START Information supplied
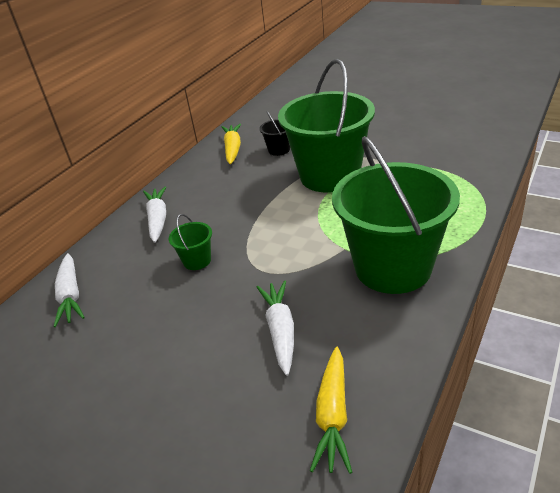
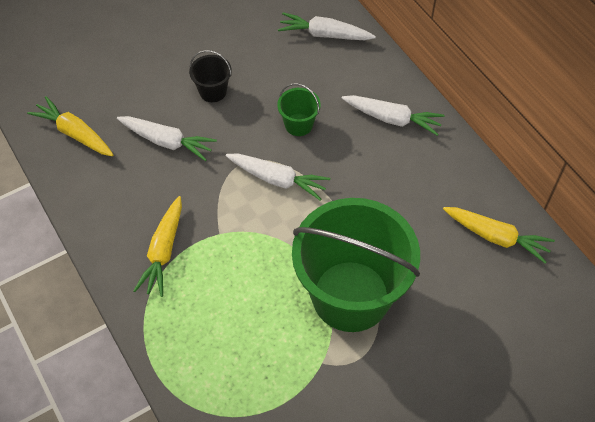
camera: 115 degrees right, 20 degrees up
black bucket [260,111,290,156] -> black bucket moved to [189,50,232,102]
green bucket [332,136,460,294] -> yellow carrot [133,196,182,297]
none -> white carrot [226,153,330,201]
END Information supplied
START Information supplied
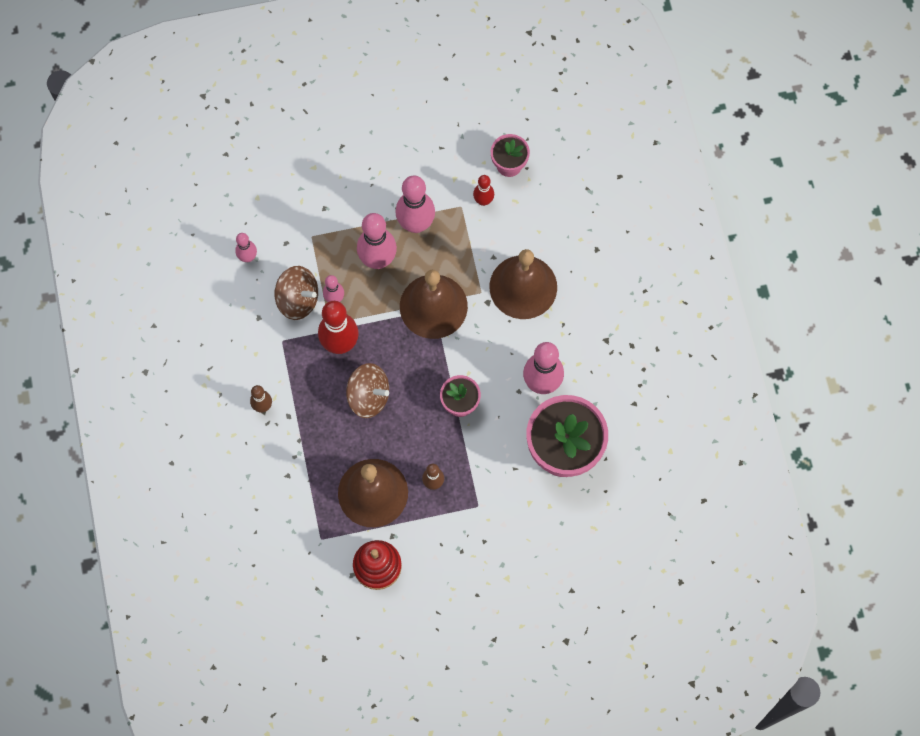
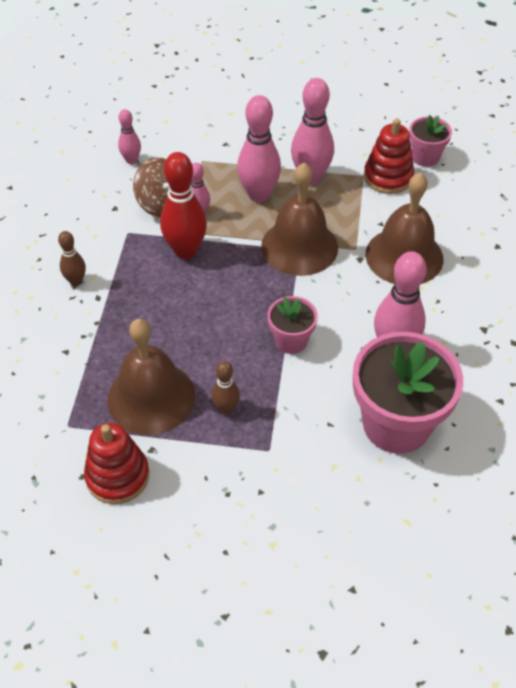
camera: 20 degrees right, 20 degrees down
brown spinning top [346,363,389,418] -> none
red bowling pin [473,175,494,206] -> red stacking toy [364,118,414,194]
END Information supplied
START Information supplied
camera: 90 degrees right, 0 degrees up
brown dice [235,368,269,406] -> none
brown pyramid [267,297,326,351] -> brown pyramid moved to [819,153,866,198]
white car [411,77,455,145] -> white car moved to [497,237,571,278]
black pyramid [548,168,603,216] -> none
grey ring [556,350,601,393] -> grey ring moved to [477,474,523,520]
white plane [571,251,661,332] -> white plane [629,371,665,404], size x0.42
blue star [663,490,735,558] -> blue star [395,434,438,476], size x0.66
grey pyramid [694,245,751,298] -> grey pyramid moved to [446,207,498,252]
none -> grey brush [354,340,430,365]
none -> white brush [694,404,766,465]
END Information supplied
In the listing above, find the line containing "brown dice [235,368,269,406] -> none" and the line containing "none -> white brush [694,404,766,465]", then retype both and every line between them exactly, with nothing else.

brown dice [235,368,269,406] -> none
brown pyramid [267,297,326,351] -> brown pyramid moved to [819,153,866,198]
white car [411,77,455,145] -> white car moved to [497,237,571,278]
black pyramid [548,168,603,216] -> none
grey ring [556,350,601,393] -> grey ring moved to [477,474,523,520]
white plane [571,251,661,332] -> white plane [629,371,665,404], size x0.42
blue star [663,490,735,558] -> blue star [395,434,438,476], size x0.66
grey pyramid [694,245,751,298] -> grey pyramid moved to [446,207,498,252]
none -> grey brush [354,340,430,365]
none -> white brush [694,404,766,465]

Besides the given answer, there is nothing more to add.